*** Opening THE RECORDS ***

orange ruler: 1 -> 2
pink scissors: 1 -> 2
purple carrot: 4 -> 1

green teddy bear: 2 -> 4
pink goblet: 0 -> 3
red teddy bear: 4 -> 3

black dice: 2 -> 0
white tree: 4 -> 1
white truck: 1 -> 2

*** Closing THE RECORDS ***
*** Opening THE RECORDS ***

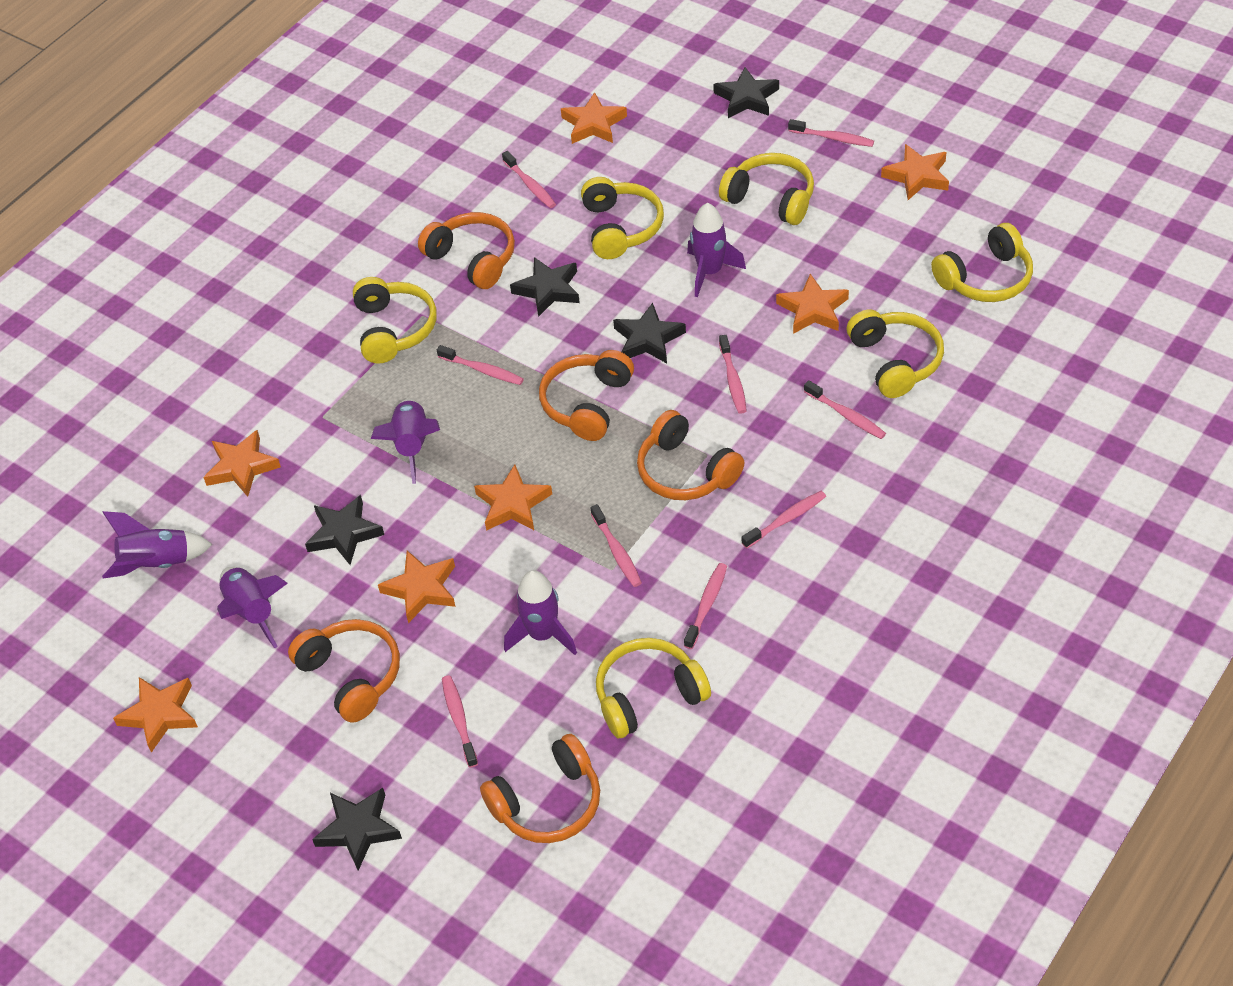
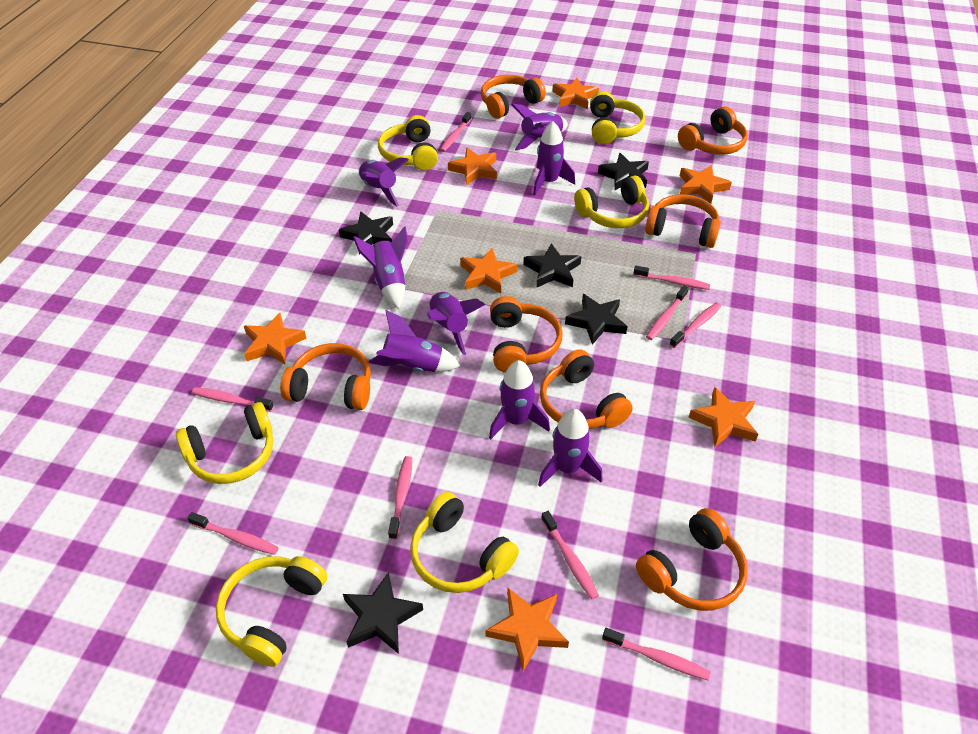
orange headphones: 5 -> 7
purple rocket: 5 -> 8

*** Closing THE RECORDS ***
*** Opening THE RECORDS ***

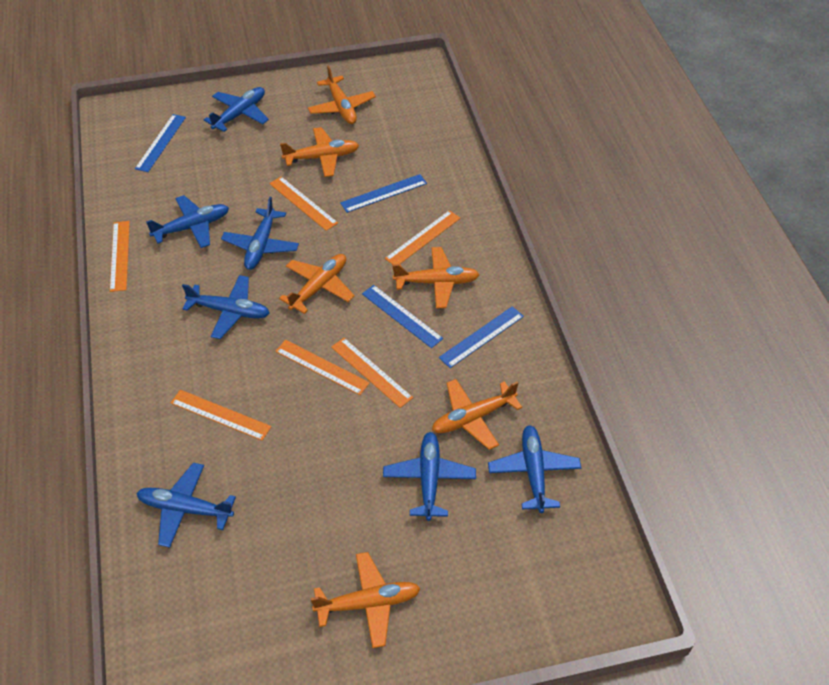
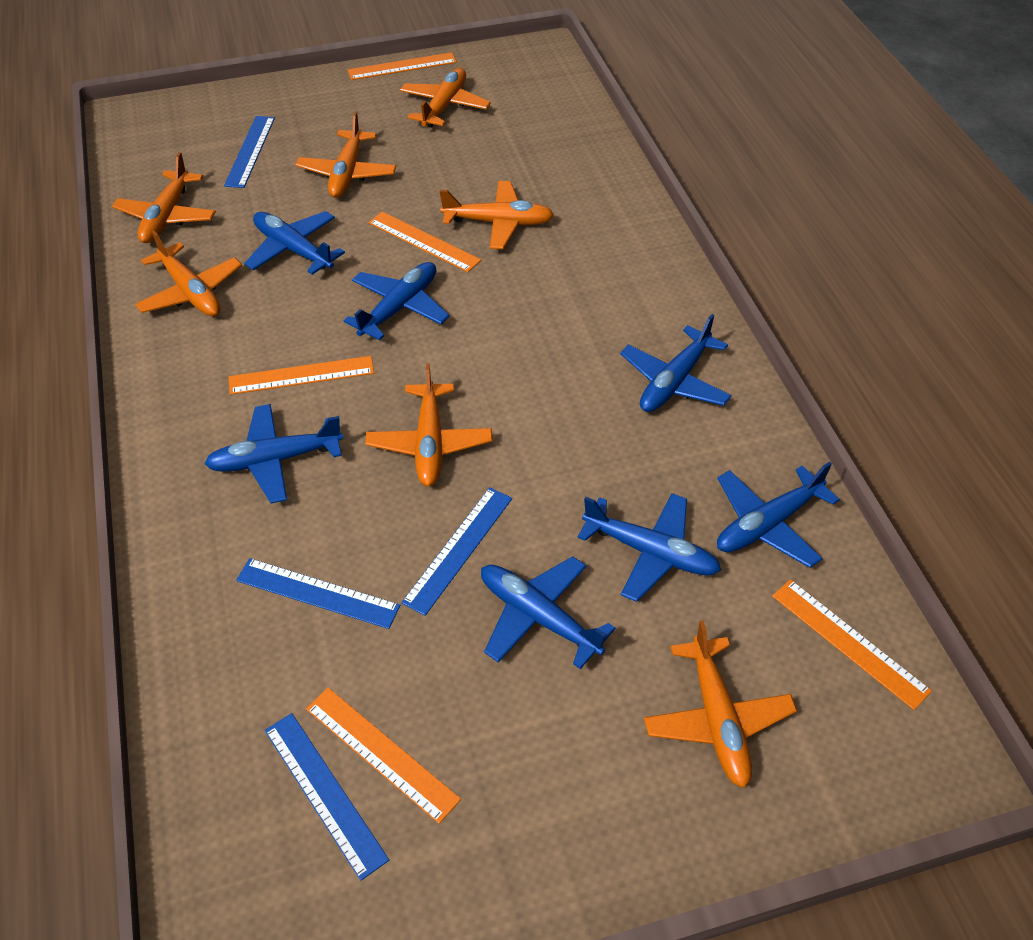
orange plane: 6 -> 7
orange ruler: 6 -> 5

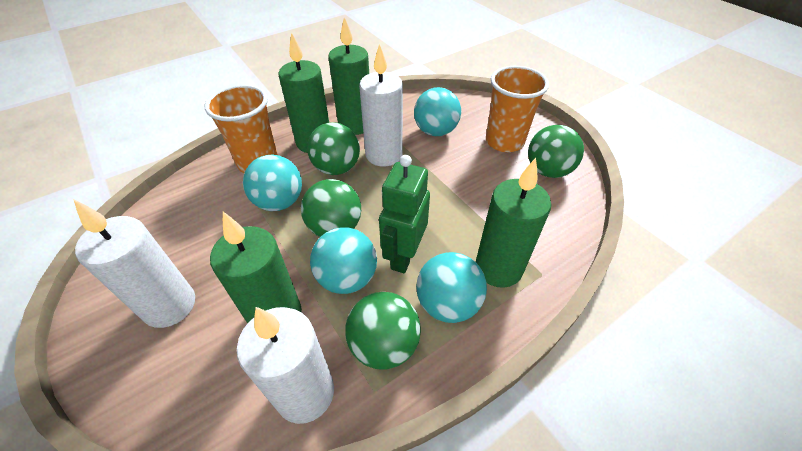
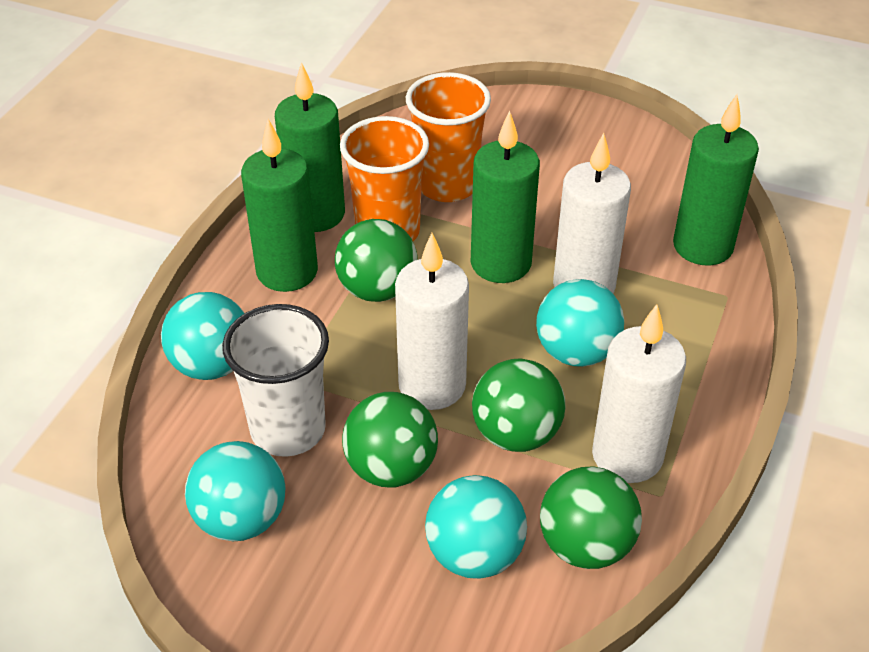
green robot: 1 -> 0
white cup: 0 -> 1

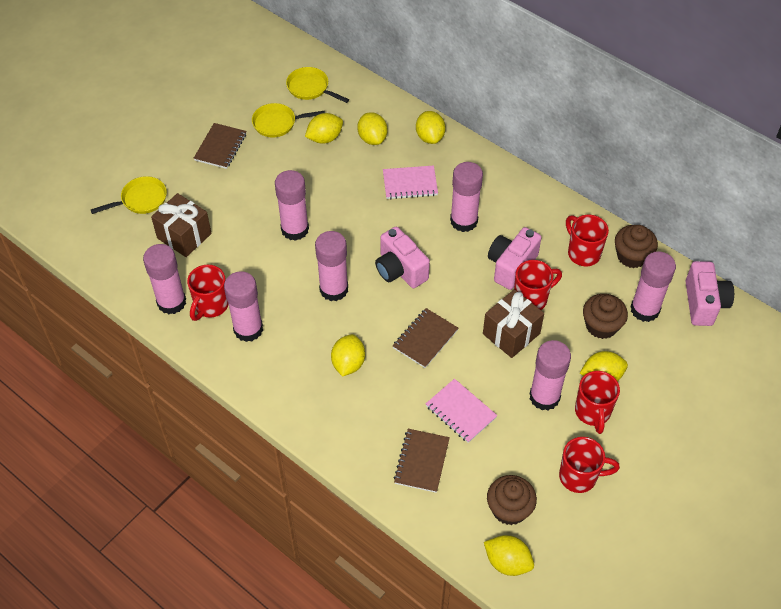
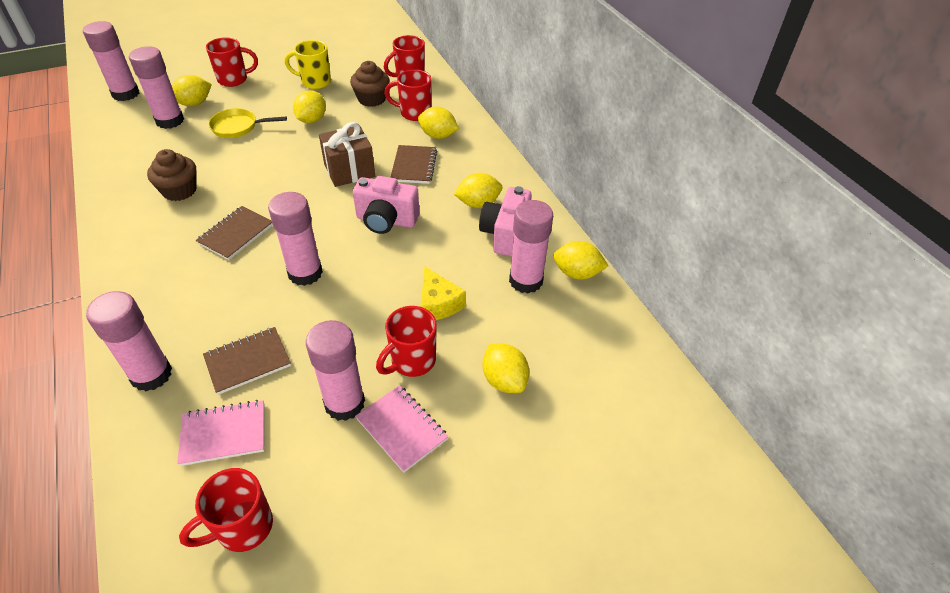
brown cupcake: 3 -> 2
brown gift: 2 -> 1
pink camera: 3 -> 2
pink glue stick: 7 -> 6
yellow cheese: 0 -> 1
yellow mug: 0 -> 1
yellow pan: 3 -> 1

*** Closing THE RECORDS ***

### [WORK TASK]
Only the lines above from the line containing "pink camera: 3 -> 2" through the line containing "yellow pan: 3 -> 1" should be retyped, exactly and with both ends included.

### [ANSWER TO THE EXERCISE]
pink camera: 3 -> 2
pink glue stick: 7 -> 6
yellow cheese: 0 -> 1
yellow mug: 0 -> 1
yellow pan: 3 -> 1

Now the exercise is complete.